§ EXERCISE OBJECTIVE: The output should hold exactly, and only, the lines from the line bearing "BUZZER1 pin IO: TX -> D1" through the last line of the listing below, and no pictures.
────────────────────────────────────────
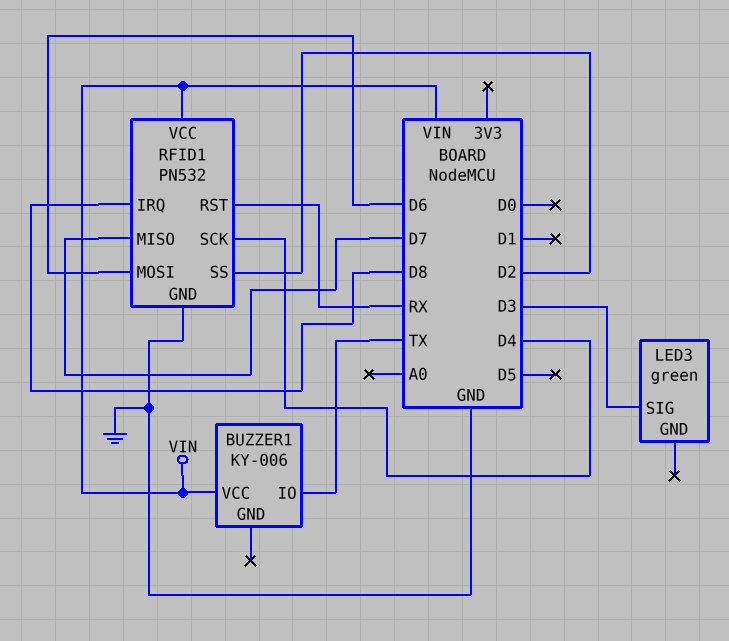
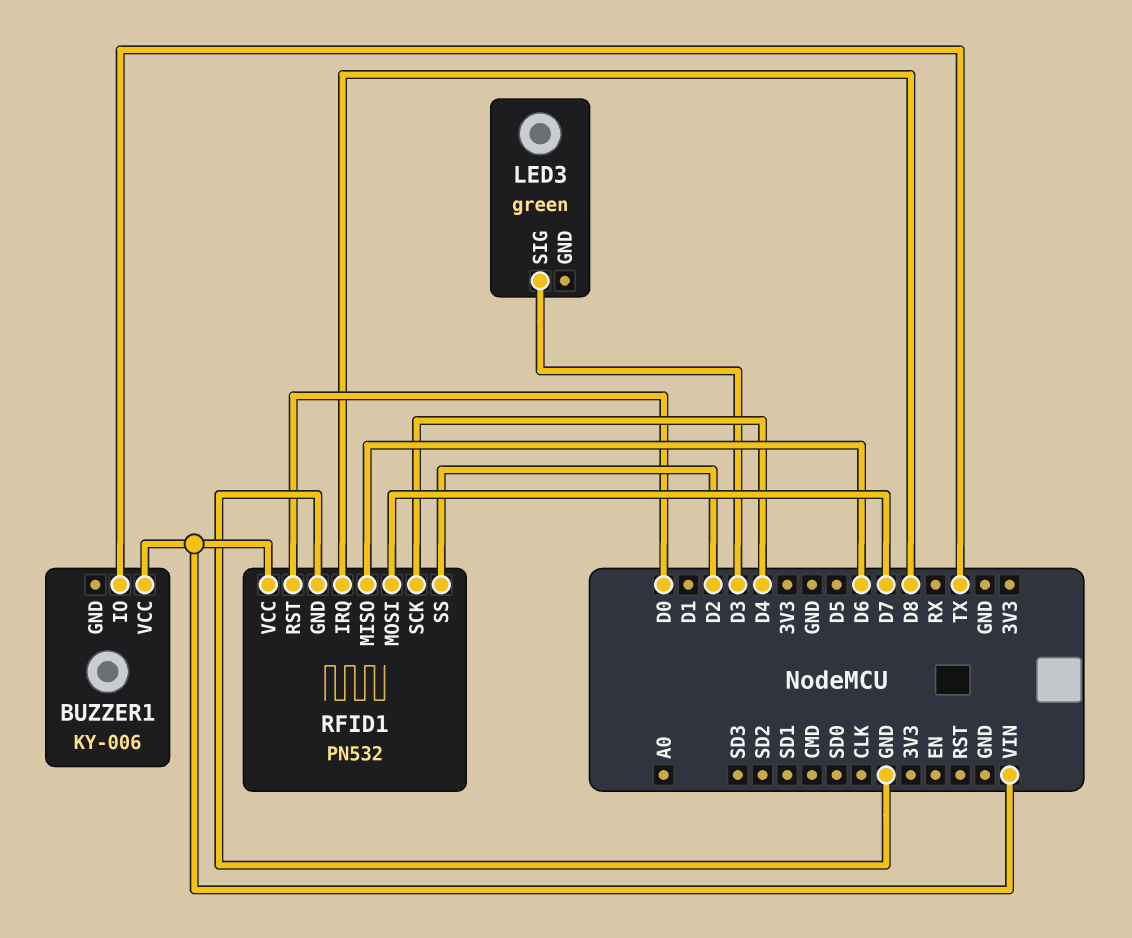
RFID1 pin MISO: D7 -> D6
RFID1 pin MOSI: D6 -> D7
RFID1 pin RST: RX -> D0

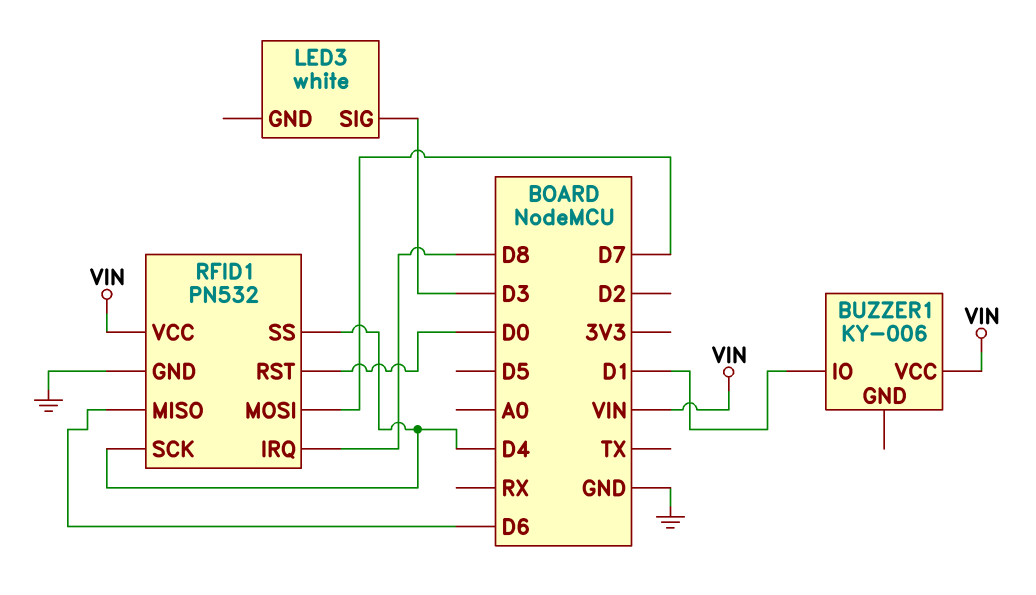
BUZZER1 pin IO: TX -> D1
LED3: green -> white
RFID1 pin SS: D2 -> D4

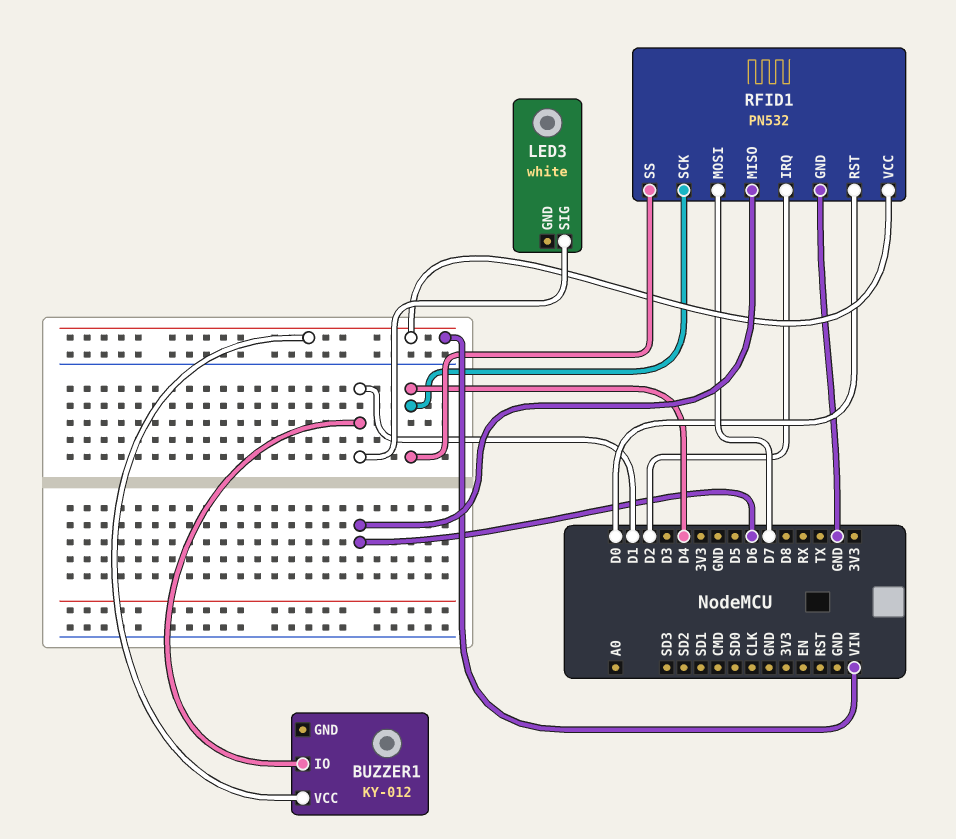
BUZZER1: KY-006 -> KY-012
LED3 pin SIG: D3 -> D1
RFID1 pin IRQ: D8 -> D2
────────────────────────────────────────
§ RESPONSE TO THIS EXERCISE:
BUZZER1 pin IO: TX -> D1
LED3: green -> white
RFID1 pin SS: D2 -> D4

BUZZER1: KY-006 -> KY-012
LED3 pin SIG: D3 -> D1
RFID1 pin IRQ: D8 -> D2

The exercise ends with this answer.